● **What you are asked to do**
From the records below, extract only the lines running from the line with "(331, 223) = (181, 259): blue" to the line with "(865, 304) = (522, 238): yellow", both lines included, reproducing them exactly.

● **Exercise input**

= Beginning of Section =

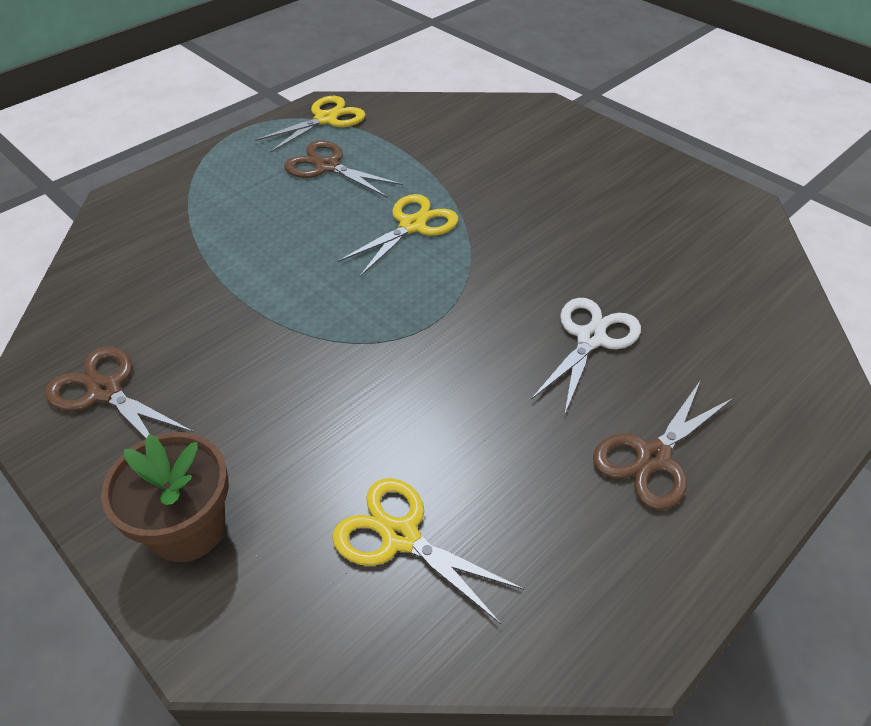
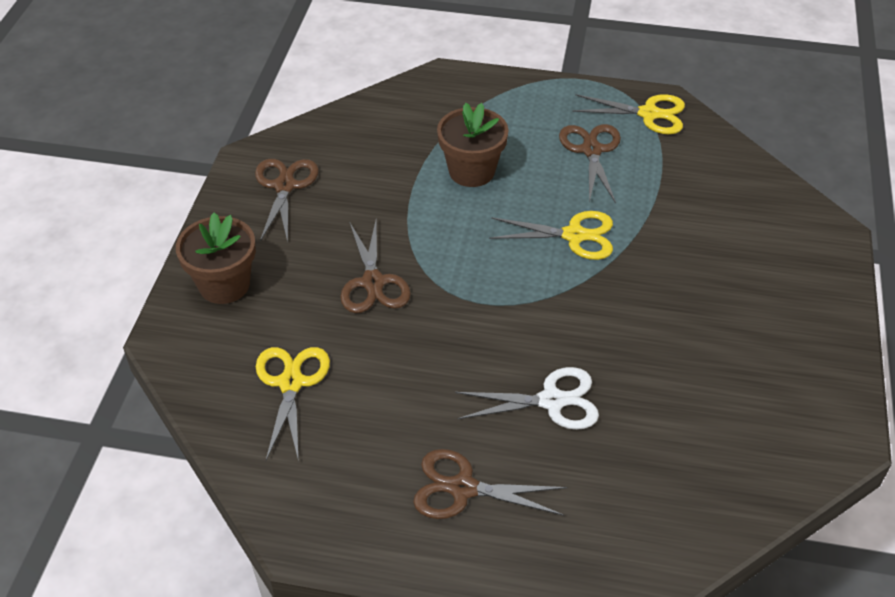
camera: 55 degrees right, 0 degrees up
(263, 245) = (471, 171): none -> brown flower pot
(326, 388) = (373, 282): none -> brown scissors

= End of Section =
= Beginning of Section =

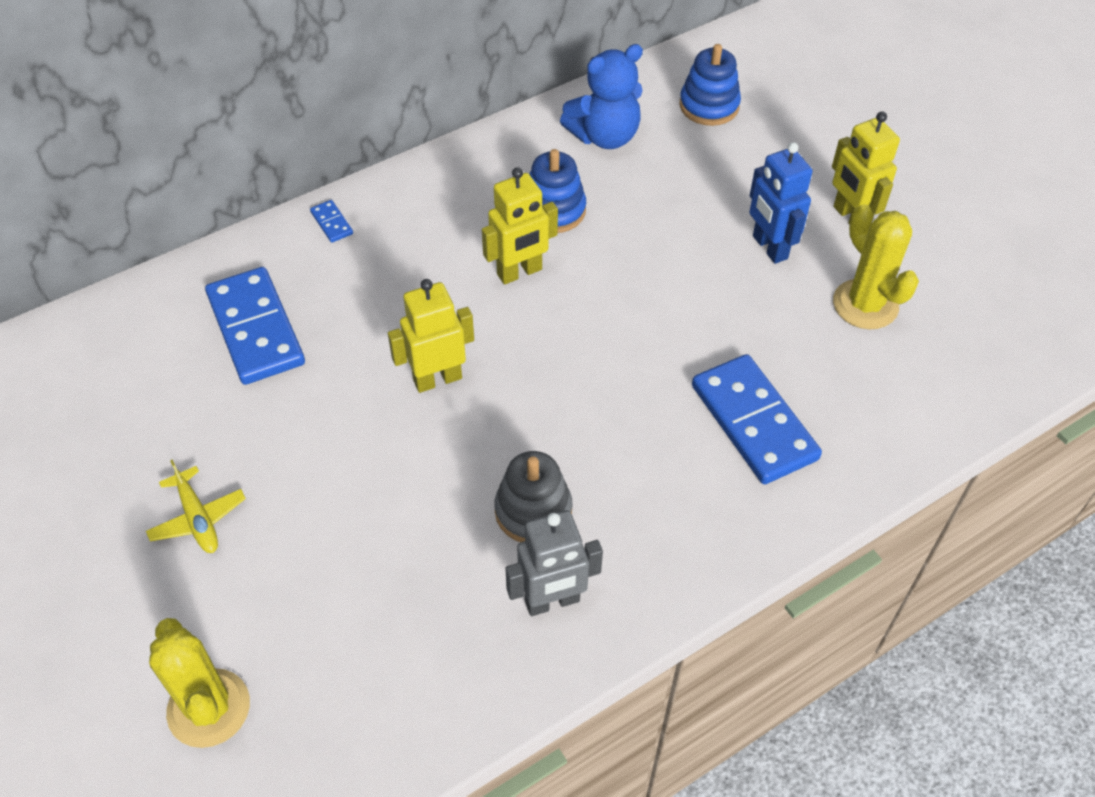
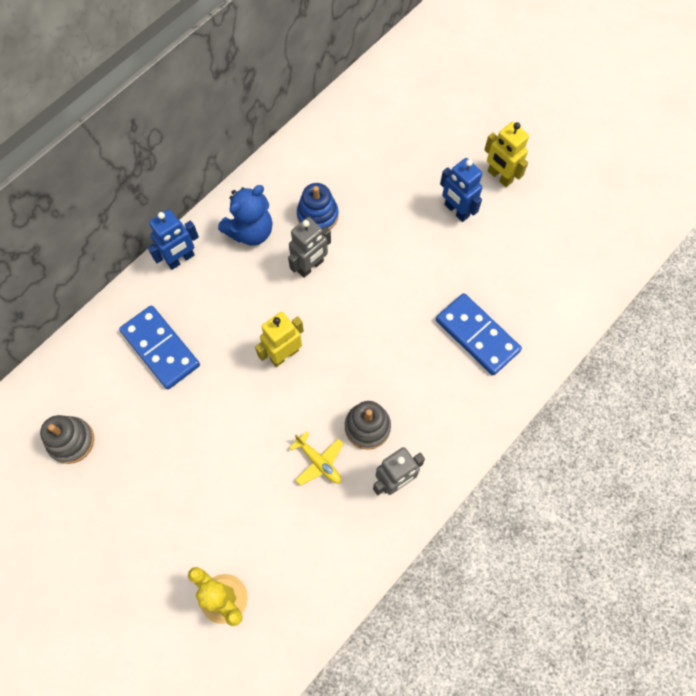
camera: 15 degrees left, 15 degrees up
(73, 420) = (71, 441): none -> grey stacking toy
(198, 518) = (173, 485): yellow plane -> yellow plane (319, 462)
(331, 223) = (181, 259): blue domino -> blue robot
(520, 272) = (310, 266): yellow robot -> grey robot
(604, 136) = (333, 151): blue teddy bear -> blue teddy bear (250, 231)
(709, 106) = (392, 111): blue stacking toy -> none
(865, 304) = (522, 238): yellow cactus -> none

= End of Section =

● **Reply to the exercise**
(331, 223) = (181, 259): blue domino -> blue robot
(520, 272) = (310, 266): yellow robot -> grey robot
(604, 136) = (333, 151): blue teddy bear -> blue teddy bear (250, 231)
(709, 106) = (392, 111): blue stacking toy -> none
(865, 304) = (522, 238): yellow cactus -> none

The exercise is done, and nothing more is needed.